Start of Supplied information

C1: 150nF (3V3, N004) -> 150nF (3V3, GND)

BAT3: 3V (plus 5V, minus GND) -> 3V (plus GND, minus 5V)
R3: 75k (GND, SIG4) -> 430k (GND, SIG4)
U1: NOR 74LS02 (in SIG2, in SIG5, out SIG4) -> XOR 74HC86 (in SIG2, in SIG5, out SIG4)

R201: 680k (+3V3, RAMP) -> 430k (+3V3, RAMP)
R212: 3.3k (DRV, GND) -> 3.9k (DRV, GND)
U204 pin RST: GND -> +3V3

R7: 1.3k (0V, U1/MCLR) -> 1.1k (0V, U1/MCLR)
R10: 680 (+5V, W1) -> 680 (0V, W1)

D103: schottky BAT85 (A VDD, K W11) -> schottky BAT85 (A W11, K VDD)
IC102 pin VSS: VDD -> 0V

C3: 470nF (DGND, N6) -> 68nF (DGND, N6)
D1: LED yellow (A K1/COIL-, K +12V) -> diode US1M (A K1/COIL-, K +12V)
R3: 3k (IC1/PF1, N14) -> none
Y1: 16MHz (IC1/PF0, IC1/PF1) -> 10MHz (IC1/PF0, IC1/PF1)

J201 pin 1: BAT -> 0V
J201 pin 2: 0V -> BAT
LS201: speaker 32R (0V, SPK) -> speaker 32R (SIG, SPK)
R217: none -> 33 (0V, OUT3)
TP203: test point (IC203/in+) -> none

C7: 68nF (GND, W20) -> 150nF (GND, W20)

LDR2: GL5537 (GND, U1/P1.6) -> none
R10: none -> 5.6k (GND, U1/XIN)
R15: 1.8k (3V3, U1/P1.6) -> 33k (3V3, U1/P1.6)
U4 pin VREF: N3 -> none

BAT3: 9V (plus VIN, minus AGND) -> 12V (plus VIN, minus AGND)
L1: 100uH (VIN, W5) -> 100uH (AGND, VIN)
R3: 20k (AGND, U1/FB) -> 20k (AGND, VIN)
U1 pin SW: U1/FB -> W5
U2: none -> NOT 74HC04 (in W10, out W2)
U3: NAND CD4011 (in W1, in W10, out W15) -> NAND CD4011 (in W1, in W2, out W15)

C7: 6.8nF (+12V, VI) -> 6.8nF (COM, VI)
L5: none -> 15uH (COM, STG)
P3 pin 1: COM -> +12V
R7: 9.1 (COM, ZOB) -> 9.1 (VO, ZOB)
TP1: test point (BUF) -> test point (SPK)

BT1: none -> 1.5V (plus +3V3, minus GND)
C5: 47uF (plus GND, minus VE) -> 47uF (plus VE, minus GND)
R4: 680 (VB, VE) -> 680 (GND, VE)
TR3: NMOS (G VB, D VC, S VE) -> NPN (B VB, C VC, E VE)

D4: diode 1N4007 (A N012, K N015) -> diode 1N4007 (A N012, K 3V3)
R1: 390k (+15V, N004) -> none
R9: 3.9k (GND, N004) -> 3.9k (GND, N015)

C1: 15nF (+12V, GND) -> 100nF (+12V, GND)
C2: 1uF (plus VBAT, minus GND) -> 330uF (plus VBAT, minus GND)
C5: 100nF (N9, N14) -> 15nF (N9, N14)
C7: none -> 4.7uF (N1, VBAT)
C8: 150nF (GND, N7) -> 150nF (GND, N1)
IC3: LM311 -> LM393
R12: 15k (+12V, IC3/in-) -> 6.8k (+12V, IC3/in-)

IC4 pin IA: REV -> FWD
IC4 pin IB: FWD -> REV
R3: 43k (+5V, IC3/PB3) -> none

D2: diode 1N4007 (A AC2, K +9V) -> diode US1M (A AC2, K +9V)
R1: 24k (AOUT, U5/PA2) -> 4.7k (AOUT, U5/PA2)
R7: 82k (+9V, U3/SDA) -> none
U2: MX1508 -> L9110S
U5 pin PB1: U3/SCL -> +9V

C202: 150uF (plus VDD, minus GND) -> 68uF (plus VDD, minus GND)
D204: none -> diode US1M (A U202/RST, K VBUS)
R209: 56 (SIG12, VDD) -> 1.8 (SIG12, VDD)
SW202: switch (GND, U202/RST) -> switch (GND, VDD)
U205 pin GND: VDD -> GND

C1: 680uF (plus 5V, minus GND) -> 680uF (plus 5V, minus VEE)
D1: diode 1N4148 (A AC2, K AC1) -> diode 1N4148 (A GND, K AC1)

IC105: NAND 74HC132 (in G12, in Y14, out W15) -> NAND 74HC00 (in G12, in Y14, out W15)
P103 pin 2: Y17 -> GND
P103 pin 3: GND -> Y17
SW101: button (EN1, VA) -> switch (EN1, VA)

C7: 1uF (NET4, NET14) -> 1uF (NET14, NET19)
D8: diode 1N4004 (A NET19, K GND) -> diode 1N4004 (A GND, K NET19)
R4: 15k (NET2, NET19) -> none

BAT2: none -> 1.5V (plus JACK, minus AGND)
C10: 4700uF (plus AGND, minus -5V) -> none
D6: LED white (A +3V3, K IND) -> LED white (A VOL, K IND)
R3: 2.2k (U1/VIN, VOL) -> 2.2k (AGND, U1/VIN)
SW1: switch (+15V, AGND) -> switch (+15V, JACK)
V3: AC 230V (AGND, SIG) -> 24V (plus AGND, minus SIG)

End of Supplied information

Would you report every line of the entries above containing the word "minus"?

BAT3: 3V (plus 5V, minus GND) -> 3V (plus GND, minus 5V)
BAT3: 9V (plus VIN, minus AGND) -> 12V (plus VIN, minus AGND)
BT1: none -> 1.5V (plus +3V3, minus GND)
C5: 47uF (plus GND, minus VE) -> 47uF (plus VE, minus GND)
C2: 1uF (plus VBAT, minus GND) -> 330uF (plus VBAT, minus GND)
C202: 150uF (plus VDD, minus GND) -> 68uF (plus VDD, minus GND)
C1: 680uF (plus 5V, minus GND) -> 680uF (plus 5V, minus VEE)
BAT2: none -> 1.5V (plus JACK, minus AGND)
C10: 4700uF (plus AGND, minus -5V) -> none
V3: AC 230V (AGND, SIG) -> 24V (plus AGND, minus SIG)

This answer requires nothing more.